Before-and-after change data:
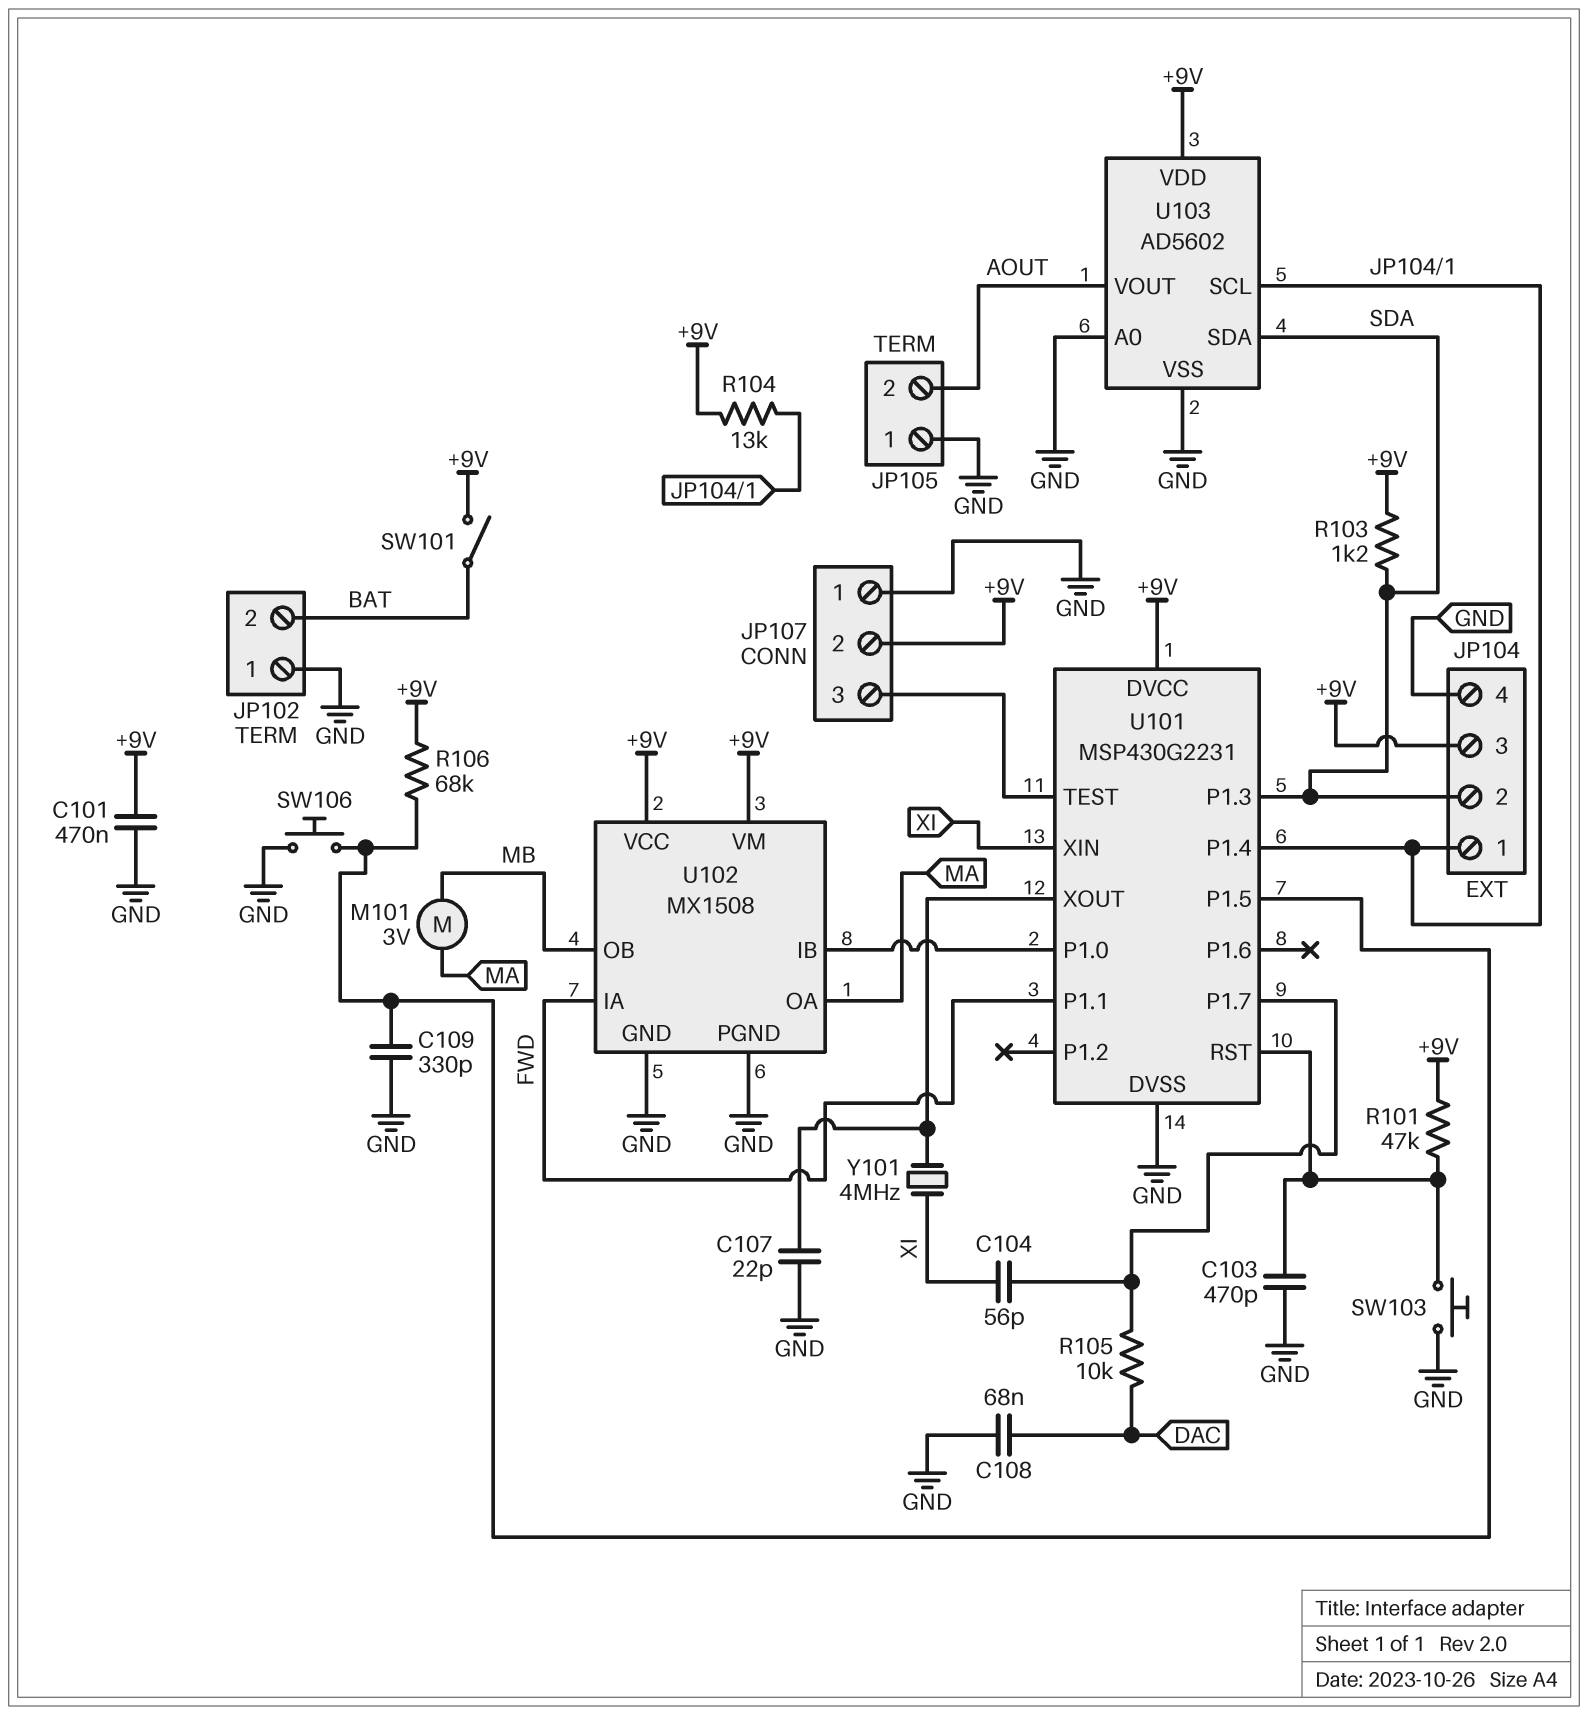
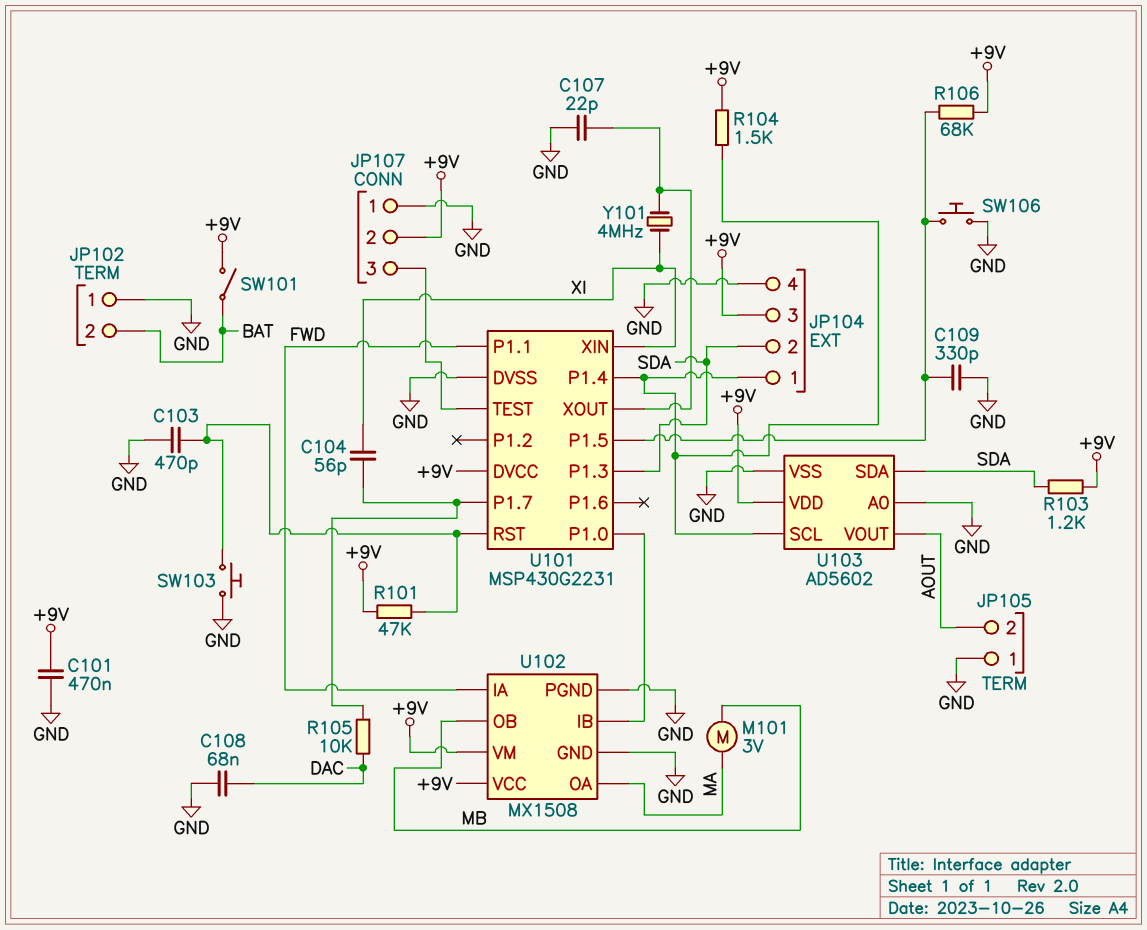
R104: 13k (+9V, JP104/1) -> 1.5k (+9V, JP104/1)

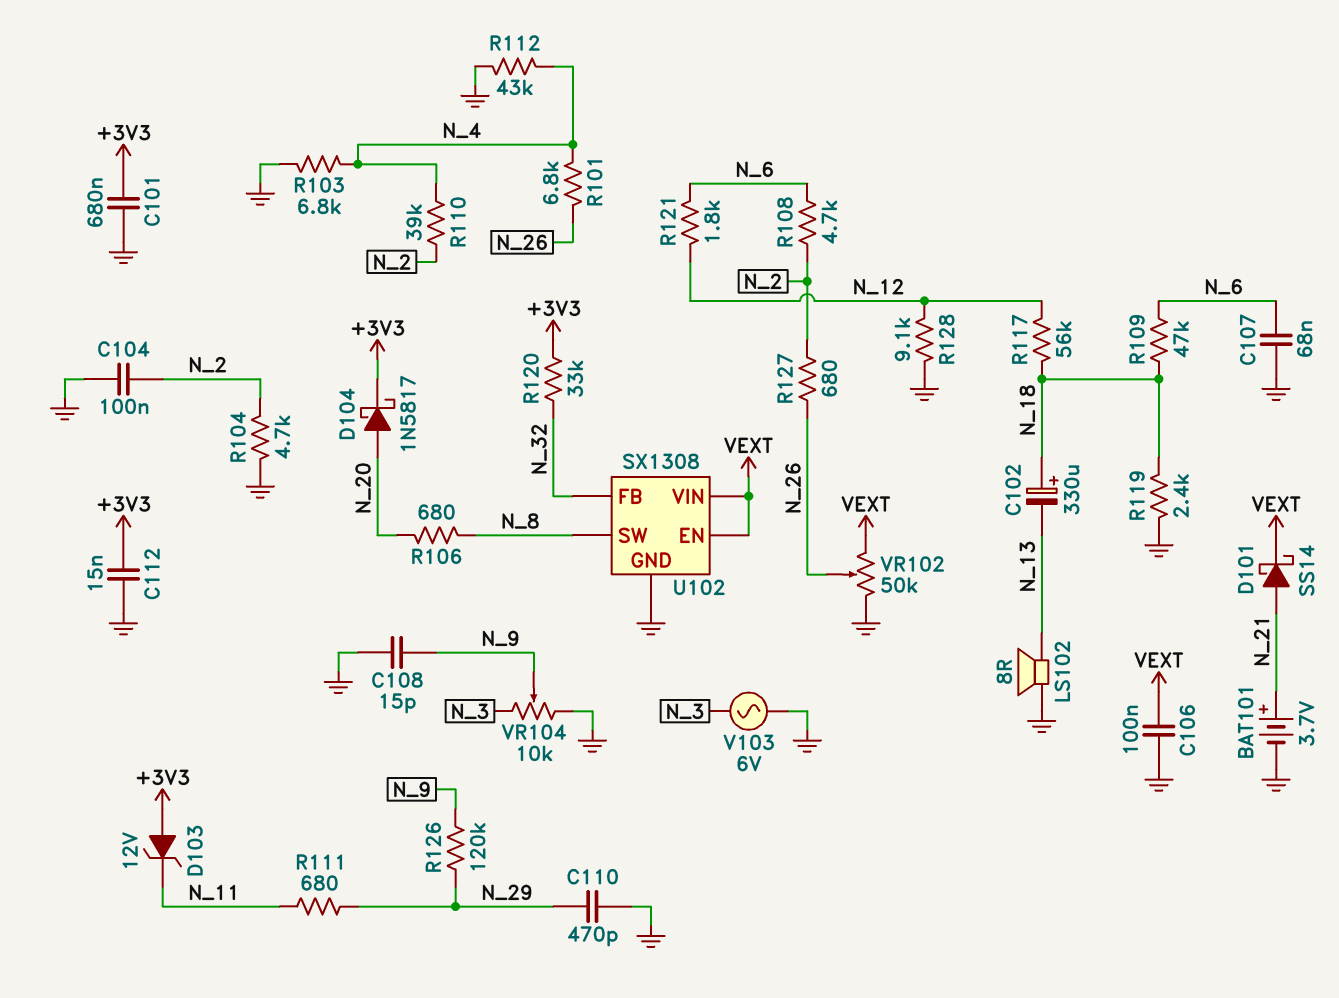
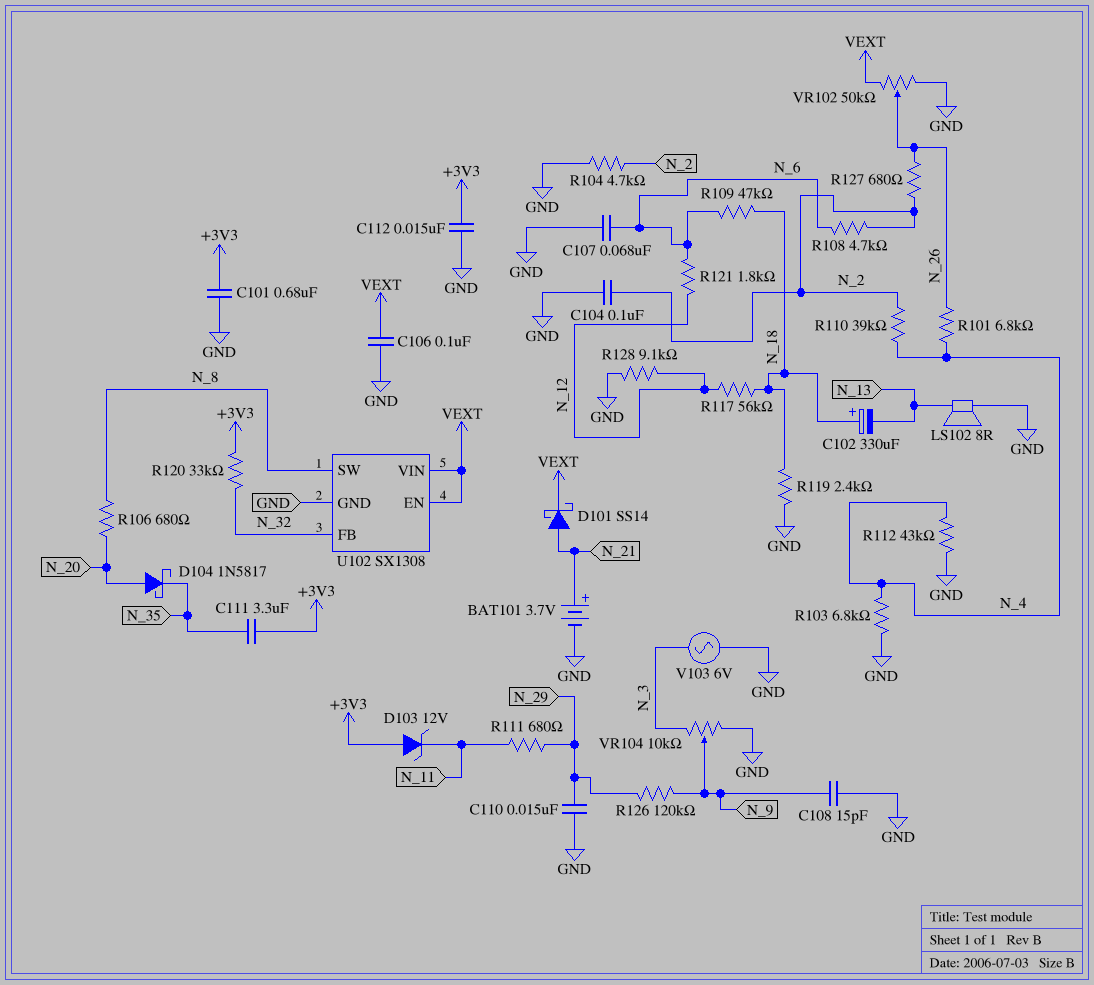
C110: 470pF (GND, N_29) -> 15nF (GND, N_29)
C111: none -> 3.3uF (+3V3, N_35)
D104: schottky 1N5817 (A N_20, K +3V3) -> schottky 1N5817 (A N_20, K N_35)

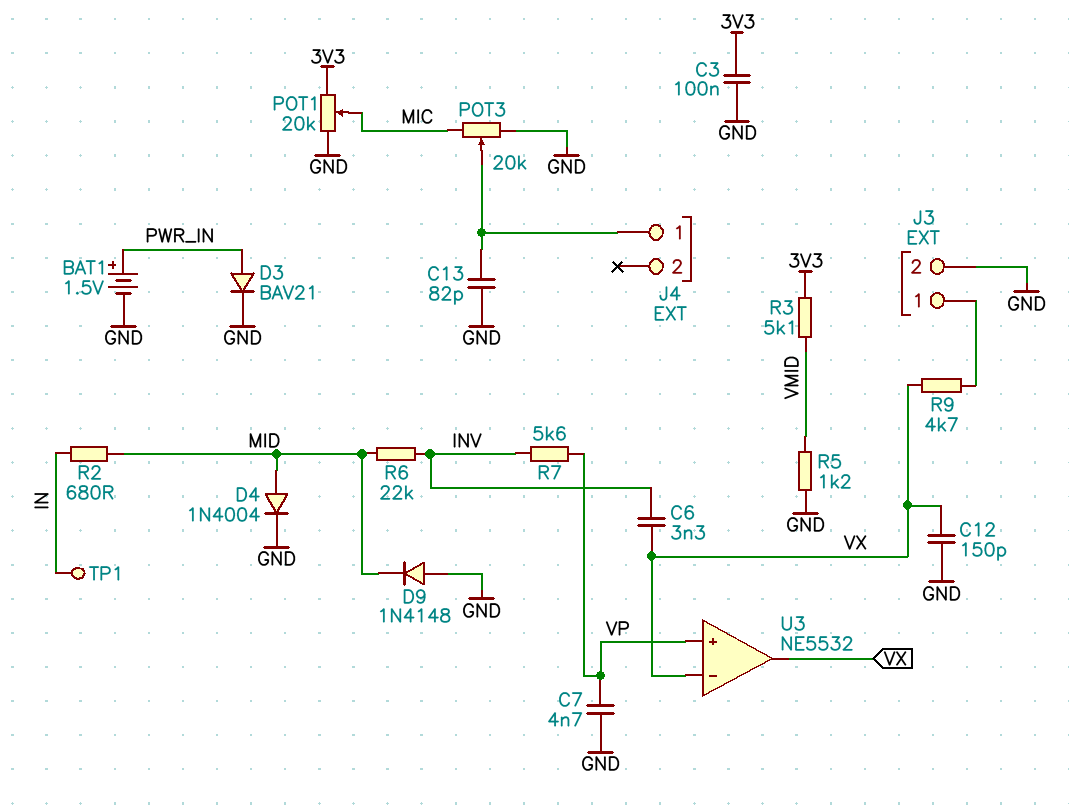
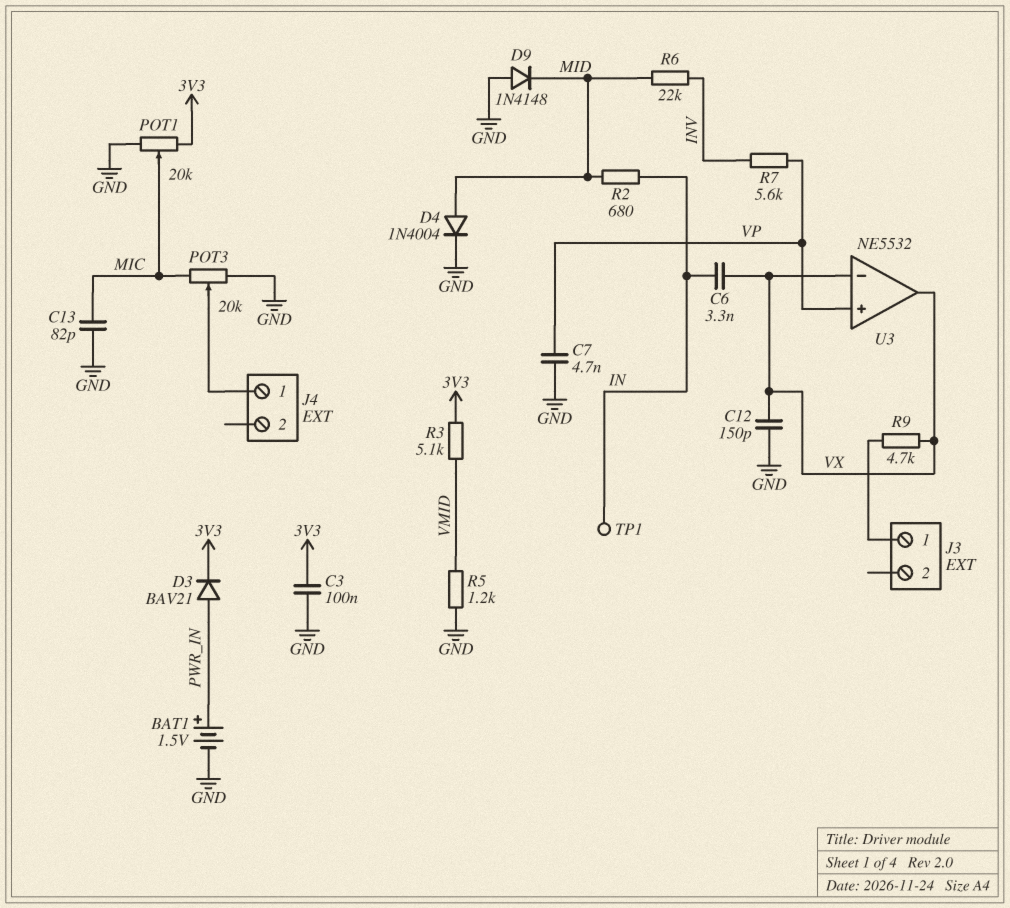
C6: 3.3nF (INV, VX) -> 3.3nF (IN, VX)
C13: 82pF (GND, J4/1) -> 82pF (GND, MIC)
D3: diode BAV21 (A PWR_IN, K GND) -> diode BAV21 (A PWR_IN, K 3V3)
J3 pin 2: GND -> none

▸ **Directions for this task**
What you return must match the lines from the top of the data through the line with "C13: 82pF (GND, J4/1) -> 82pF (GND, MIC)" exactly, with the pictures removed.

▸ **Answer space**
R104: 13k (+9V, JP104/1) -> 1.5k (+9V, JP104/1)

C110: 470pF (GND, N_29) -> 15nF (GND, N_29)
C111: none -> 3.3uF (+3V3, N_35)
D104: schottky 1N5817 (A N_20, K +3V3) -> schottky 1N5817 (A N_20, K N_35)

C6: 3.3nF (INV, VX) -> 3.3nF (IN, VX)
C13: 82pF (GND, J4/1) -> 82pF (GND, MIC)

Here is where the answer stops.